━━━ Data to use

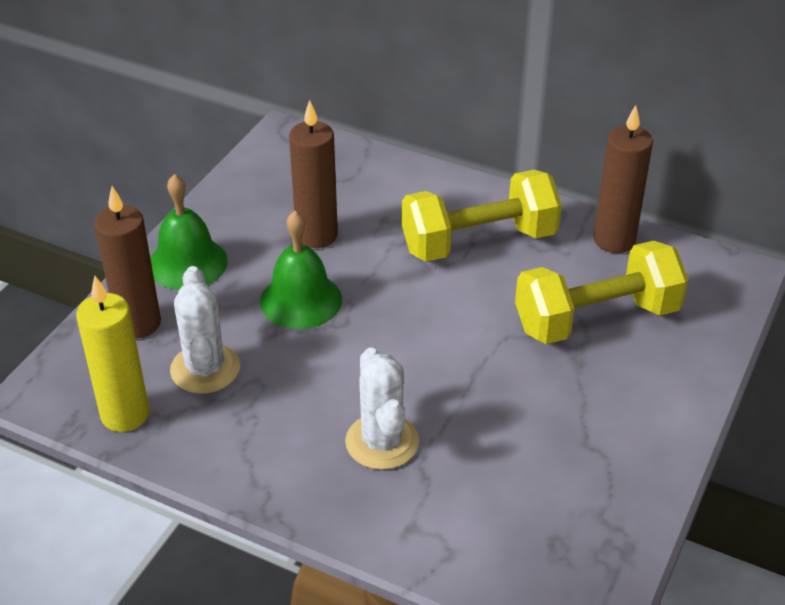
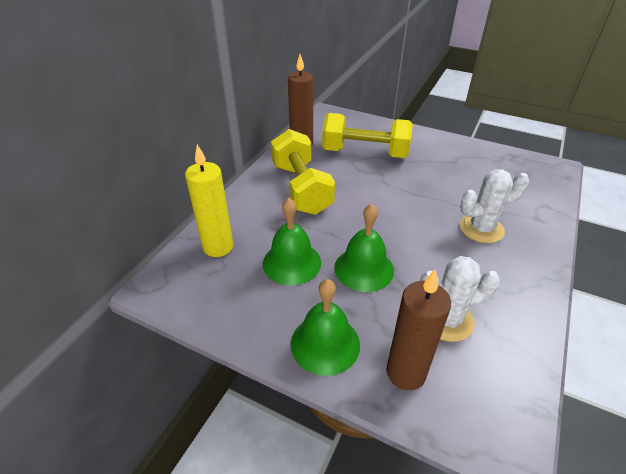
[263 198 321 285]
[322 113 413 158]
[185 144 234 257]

━━━━━━
━━━ Data to use

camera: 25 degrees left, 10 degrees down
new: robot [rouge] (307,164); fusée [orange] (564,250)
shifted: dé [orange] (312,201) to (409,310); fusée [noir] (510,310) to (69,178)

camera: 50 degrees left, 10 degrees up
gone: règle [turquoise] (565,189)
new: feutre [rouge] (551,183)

━━━━━━
━━━ Data to use

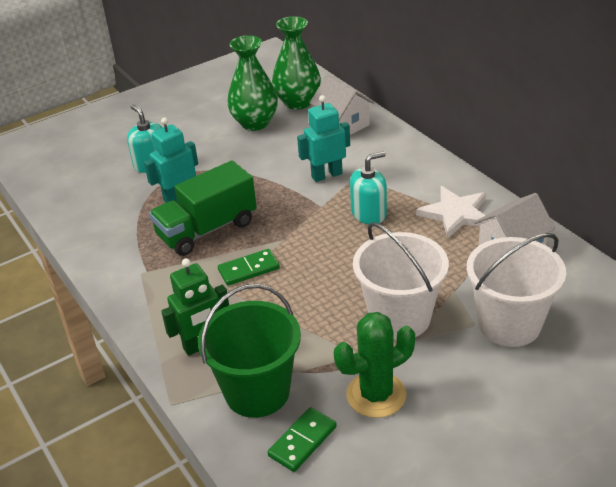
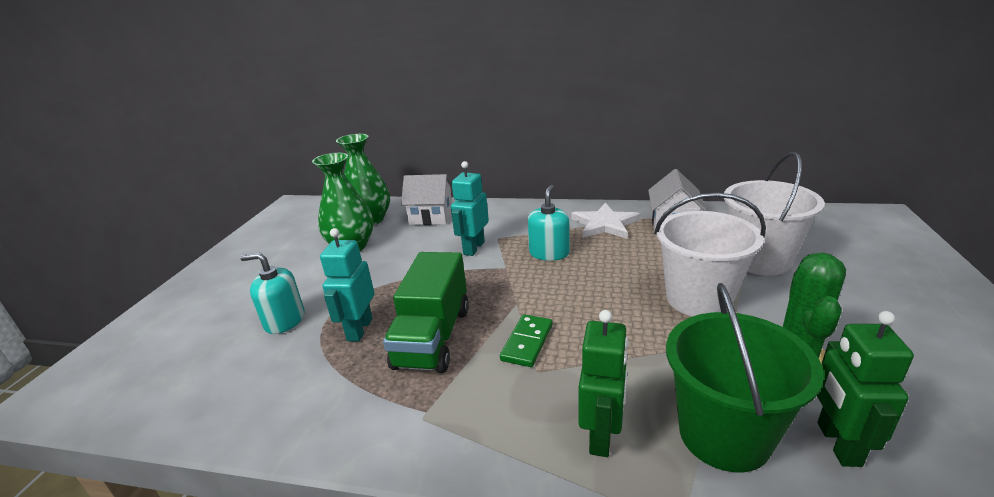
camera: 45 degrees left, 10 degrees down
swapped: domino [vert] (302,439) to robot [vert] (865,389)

━━━━━━

Transcribe, exactly and without additions, the lines of the records above, beginning with the line that contains "camera: 25 degrees left, 10 degrees down" and ending with the line that contains "new: robot [rouge]", both included.

→ **Reply**:
camera: 25 degrees left, 10 degrees down
new: robot [rouge] (307,164); fusée [orange] (564,250)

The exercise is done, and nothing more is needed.